* **Exercise instructions**: Beginning with the opening line, set down each line of the material below exactly, stopping once the line with "RFID2 pin RST: GP13 -> GP0" is done.

* **Exercise materials**:

══════════

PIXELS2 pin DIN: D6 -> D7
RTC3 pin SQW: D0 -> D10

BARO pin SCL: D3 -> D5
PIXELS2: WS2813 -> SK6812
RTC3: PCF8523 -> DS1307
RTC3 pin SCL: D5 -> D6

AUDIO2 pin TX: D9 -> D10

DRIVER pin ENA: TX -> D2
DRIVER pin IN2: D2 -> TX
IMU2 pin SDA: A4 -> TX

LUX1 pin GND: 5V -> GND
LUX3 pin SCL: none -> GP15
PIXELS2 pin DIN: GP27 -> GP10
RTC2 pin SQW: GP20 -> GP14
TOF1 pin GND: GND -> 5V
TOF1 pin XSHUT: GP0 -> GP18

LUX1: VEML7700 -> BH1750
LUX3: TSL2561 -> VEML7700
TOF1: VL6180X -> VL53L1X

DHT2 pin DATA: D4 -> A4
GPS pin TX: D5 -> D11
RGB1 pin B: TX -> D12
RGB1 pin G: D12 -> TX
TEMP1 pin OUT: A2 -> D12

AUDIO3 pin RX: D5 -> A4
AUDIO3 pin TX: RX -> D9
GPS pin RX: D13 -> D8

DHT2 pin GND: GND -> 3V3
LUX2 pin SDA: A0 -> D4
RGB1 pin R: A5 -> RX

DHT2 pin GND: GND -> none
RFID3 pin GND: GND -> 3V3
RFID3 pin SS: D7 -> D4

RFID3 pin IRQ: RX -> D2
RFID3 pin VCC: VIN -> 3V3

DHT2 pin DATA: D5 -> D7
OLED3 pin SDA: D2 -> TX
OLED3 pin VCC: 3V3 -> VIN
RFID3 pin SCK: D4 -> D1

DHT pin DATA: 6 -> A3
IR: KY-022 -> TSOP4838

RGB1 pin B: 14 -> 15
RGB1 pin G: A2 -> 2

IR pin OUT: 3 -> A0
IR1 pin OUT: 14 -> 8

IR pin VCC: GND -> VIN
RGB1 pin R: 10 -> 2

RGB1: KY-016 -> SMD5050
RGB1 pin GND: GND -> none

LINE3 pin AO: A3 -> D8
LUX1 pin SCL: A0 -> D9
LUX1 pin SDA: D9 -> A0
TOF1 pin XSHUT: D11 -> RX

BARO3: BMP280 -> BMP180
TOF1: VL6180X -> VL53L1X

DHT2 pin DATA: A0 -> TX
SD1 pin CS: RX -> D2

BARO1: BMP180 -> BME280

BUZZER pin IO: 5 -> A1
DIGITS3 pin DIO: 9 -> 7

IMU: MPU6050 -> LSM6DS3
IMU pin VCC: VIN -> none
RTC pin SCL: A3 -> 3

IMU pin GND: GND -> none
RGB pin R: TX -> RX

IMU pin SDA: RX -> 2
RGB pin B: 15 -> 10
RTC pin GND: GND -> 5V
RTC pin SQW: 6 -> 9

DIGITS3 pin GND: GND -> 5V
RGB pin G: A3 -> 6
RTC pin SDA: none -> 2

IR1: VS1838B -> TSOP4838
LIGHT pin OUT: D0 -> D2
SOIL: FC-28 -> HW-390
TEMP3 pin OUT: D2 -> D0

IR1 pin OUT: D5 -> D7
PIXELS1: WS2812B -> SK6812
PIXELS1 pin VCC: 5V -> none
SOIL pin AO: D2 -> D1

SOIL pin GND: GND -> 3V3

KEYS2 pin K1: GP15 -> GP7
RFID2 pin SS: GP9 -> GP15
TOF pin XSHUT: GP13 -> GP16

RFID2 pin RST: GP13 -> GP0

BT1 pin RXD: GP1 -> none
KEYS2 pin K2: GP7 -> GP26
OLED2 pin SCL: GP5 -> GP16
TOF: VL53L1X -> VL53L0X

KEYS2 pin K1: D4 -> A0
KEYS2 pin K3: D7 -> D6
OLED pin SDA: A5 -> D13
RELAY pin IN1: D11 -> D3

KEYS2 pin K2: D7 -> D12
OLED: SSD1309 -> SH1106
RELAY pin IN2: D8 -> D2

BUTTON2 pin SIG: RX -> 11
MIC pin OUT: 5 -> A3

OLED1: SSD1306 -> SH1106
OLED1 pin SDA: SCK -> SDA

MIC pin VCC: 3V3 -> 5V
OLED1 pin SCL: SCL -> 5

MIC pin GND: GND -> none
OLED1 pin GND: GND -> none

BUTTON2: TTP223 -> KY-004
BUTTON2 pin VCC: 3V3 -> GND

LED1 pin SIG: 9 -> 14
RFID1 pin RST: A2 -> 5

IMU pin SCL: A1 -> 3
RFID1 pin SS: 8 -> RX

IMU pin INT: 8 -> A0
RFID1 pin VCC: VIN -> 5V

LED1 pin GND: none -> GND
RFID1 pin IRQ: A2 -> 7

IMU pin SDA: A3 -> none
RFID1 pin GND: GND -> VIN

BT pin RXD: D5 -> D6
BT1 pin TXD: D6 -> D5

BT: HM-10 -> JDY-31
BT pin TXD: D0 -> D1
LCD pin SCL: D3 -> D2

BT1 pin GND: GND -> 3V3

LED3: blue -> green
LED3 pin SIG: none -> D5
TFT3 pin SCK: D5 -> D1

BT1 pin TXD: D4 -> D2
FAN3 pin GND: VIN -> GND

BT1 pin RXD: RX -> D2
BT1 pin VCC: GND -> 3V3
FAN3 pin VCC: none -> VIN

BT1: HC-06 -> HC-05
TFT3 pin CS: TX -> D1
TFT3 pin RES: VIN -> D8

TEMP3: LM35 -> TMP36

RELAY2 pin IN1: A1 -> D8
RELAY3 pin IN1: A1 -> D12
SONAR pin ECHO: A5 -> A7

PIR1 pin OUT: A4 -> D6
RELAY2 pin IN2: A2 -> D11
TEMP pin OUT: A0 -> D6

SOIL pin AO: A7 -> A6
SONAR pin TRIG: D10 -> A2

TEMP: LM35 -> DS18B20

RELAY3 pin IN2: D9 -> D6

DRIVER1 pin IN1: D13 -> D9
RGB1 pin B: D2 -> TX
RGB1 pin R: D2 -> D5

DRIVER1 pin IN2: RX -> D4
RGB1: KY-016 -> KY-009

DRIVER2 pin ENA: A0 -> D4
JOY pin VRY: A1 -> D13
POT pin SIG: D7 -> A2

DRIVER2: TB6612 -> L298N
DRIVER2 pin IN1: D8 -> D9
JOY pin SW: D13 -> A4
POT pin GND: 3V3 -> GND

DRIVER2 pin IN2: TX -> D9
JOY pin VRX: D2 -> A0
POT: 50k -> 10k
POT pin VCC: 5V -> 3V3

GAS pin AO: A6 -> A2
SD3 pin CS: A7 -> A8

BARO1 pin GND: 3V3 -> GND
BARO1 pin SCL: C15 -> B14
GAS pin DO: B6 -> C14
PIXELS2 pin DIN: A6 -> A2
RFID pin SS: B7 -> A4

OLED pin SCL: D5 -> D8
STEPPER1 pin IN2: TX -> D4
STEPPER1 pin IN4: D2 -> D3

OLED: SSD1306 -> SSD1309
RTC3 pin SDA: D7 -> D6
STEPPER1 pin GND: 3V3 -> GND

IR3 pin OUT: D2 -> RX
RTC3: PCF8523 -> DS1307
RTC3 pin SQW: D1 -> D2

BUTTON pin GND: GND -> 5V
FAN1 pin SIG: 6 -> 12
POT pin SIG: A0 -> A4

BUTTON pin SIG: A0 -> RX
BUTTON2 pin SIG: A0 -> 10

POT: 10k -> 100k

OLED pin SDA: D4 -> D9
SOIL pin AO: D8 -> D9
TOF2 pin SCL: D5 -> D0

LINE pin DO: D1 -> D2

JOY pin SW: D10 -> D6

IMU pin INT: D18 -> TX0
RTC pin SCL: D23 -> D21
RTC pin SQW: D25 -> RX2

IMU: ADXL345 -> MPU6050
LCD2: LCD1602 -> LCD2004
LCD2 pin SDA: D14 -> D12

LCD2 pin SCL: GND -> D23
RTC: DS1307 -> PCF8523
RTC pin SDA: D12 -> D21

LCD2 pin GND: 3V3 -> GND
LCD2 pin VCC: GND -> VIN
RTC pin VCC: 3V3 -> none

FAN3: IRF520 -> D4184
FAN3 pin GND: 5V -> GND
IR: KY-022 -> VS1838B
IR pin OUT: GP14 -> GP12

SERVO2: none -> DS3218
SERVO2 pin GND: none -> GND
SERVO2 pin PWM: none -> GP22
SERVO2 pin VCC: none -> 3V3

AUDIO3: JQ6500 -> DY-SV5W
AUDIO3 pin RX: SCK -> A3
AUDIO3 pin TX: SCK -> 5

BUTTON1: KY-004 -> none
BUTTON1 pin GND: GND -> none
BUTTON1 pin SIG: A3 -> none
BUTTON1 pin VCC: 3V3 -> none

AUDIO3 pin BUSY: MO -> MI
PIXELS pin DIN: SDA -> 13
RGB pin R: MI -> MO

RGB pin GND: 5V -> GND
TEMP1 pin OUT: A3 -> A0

══════════

* **Answer**:
PIXELS2 pin DIN: D6 -> D7
RTC3 pin SQW: D0 -> D10

BARO pin SCL: D3 -> D5
PIXELS2: WS2813 -> SK6812
RTC3: PCF8523 -> DS1307
RTC3 pin SCL: D5 -> D6

AUDIO2 pin TX: D9 -> D10

DRIVER pin ENA: TX -> D2
DRIVER pin IN2: D2 -> TX
IMU2 pin SDA: A4 -> TX

LUX1 pin GND: 5V -> GND
LUX3 pin SCL: none -> GP15
PIXELS2 pin DIN: GP27 -> GP10
RTC2 pin SQW: GP20 -> GP14
TOF1 pin GND: GND -> 5V
TOF1 pin XSHUT: GP0 -> GP18

LUX1: VEML7700 -> BH1750
LUX3: TSL2561 -> VEML7700
TOF1: VL6180X -> VL53L1X

DHT2 pin DATA: D4 -> A4
GPS pin TX: D5 -> D11
RGB1 pin B: TX -> D12
RGB1 pin G: D12 -> TX
TEMP1 pin OUT: A2 -> D12

AUDIO3 pin RX: D5 -> A4
AUDIO3 pin TX: RX -> D9
GPS pin RX: D13 -> D8

DHT2 pin GND: GND -> 3V3
LUX2 pin SDA: A0 -> D4
RGB1 pin R: A5 -> RX

DHT2 pin GND: GND -> none
RFID3 pin GND: GND -> 3V3
RFID3 pin SS: D7 -> D4

RFID3 pin IRQ: RX -> D2
RFID3 pin VCC: VIN -> 3V3

DHT2 pin DATA: D5 -> D7
OLED3 pin SDA: D2 -> TX
OLED3 pin VCC: 3V3 -> VIN
RFID3 pin SCK: D4 -> D1

DHT pin DATA: 6 -> A3
IR: KY-022 -> TSOP4838

RGB1 pin B: 14 -> 15
RGB1 pin G: A2 -> 2

IR pin OUT: 3 -> A0
IR1 pin OUT: 14 -> 8

IR pin VCC: GND -> VIN
RGB1 pin R: 10 -> 2

RGB1: KY-016 -> SMD5050
RGB1 pin GND: GND -> none

LINE3 pin AO: A3 -> D8
LUX1 pin SCL: A0 -> D9
LUX1 pin SDA: D9 -> A0
TOF1 pin XSHUT: D11 -> RX

BARO3: BMP280 -> BMP180
TOF1: VL6180X -> VL53L1X

DHT2 pin DATA: A0 -> TX
SD1 pin CS: RX -> D2

BARO1: BMP180 -> BME280

BUZZER pin IO: 5 -> A1
DIGITS3 pin DIO: 9 -> 7

IMU: MPU6050 -> LSM6DS3
IMU pin VCC: VIN -> none
RTC pin SCL: A3 -> 3

IMU pin GND: GND -> none
RGB pin R: TX -> RX

IMU pin SDA: RX -> 2
RGB pin B: 15 -> 10
RTC pin GND: GND -> 5V
RTC pin SQW: 6 -> 9

DIGITS3 pin GND: GND -> 5V
RGB pin G: A3 -> 6
RTC pin SDA: none -> 2

IR1: VS1838B -> TSOP4838
LIGHT pin OUT: D0 -> D2
SOIL: FC-28 -> HW-390
TEMP3 pin OUT: D2 -> D0

IR1 pin OUT: D5 -> D7
PIXELS1: WS2812B -> SK6812
PIXELS1 pin VCC: 5V -> none
SOIL pin AO: D2 -> D1

SOIL pin GND: GND -> 3V3

KEYS2 pin K1: GP15 -> GP7
RFID2 pin SS: GP9 -> GP15
TOF pin XSHUT: GP13 -> GP16

RFID2 pin RST: GP13 -> GP0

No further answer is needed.